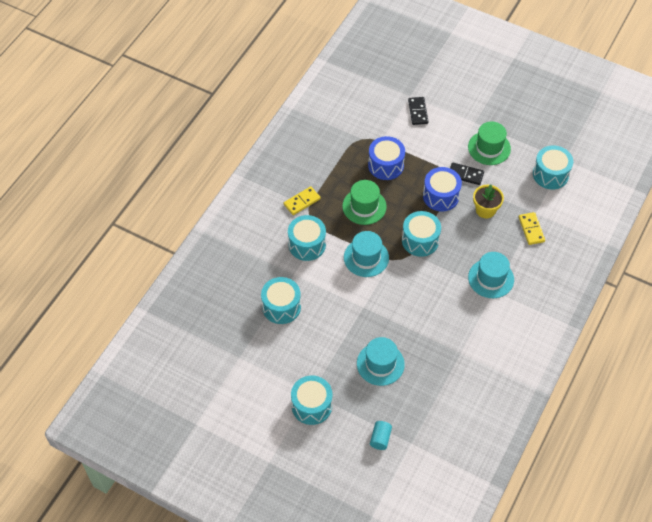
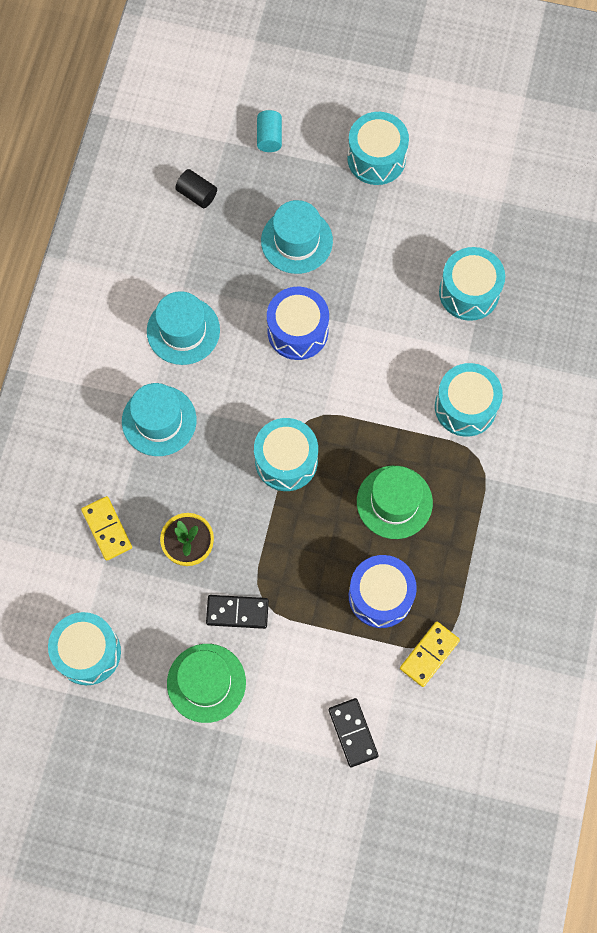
camera: 165 degrees right, 15 degrees up
(302, 202) = (500, 484): yellow domino -> yellow domino (429, 654)
(366, 257) = (365, 407): turquoise hat -> turquoise hat (183, 330)
(439, 410) = (197, 194): none -> black cylinder
(441, 196) = (271, 556): blue drum -> blue drum (297, 331)

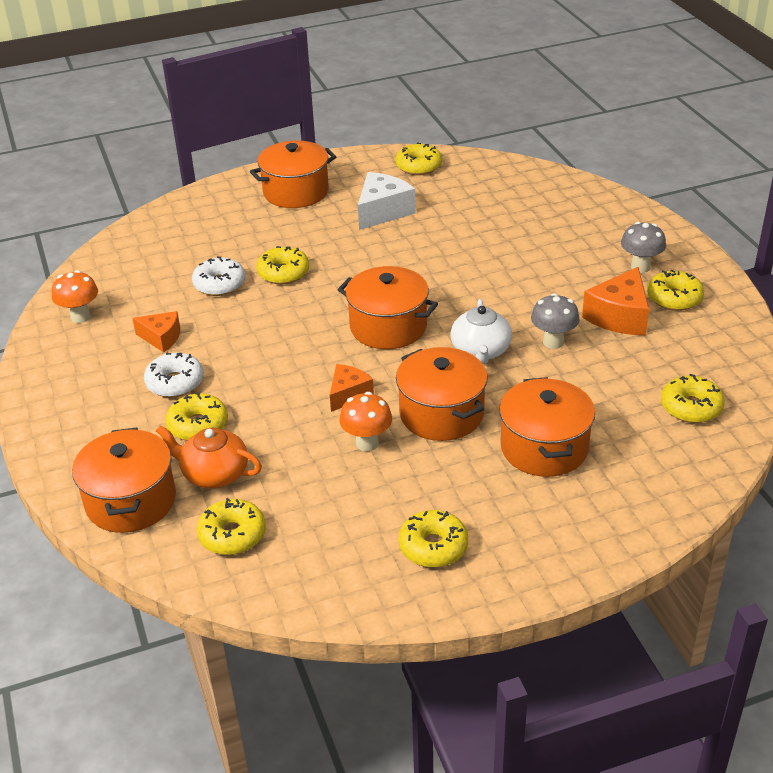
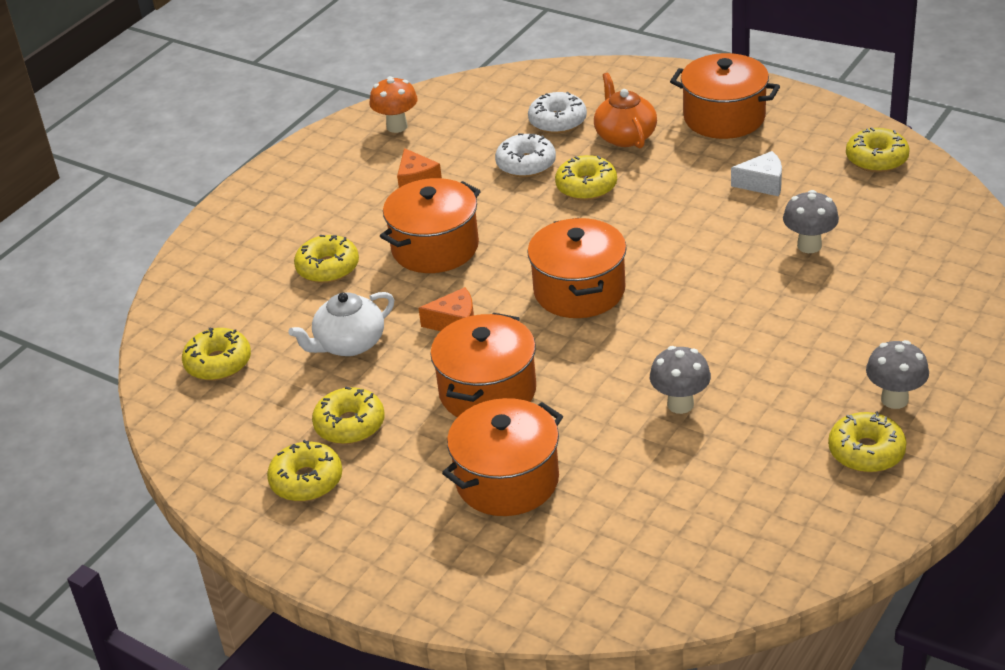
camera: 55 degrees right, 0 degrees up
(131, 501) = (208, 290): orange pot -> orange pot (435, 247)
(175, 383) = (367, 224): white donut -> white donut (557, 121)
(214, 474) = (278, 312): orange teapot -> orange teapot (625, 136)
(367, 443) = (400, 370): orange mushroom -> none
(383, 212) = (762, 183): white cheese -> white cheese, size x0.63
(465, 226) = (809, 246): none -> grey mushroom
(480, 351) = (609, 366): white teapot -> white teapot (349, 344)
(619, 316) = (781, 428): orange cheese -> none
(691, 407) = (681, 552): yellow donut -> yellow donut (350, 425)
##############################
Only the line that contains "camera: 55 degrees right, 0 degrees up" and the lines after it, through the end of the data above, are to be repeated exactly.

camera: 55 degrees right, 0 degrees up
(131, 501) = (208, 290): orange pot -> orange pot (435, 247)
(175, 383) = (367, 224): white donut -> white donut (557, 121)
(214, 474) = (278, 312): orange teapot -> orange teapot (625, 136)
(367, 443) = (400, 370): orange mushroom -> none
(383, 212) = (762, 183): white cheese -> white cheese, size x0.63
(465, 226) = (809, 246): none -> grey mushroom
(480, 351) = (609, 366): white teapot -> white teapot (349, 344)
(619, 316) = (781, 428): orange cheese -> none
(691, 407) = (681, 552): yellow donut -> yellow donut (350, 425)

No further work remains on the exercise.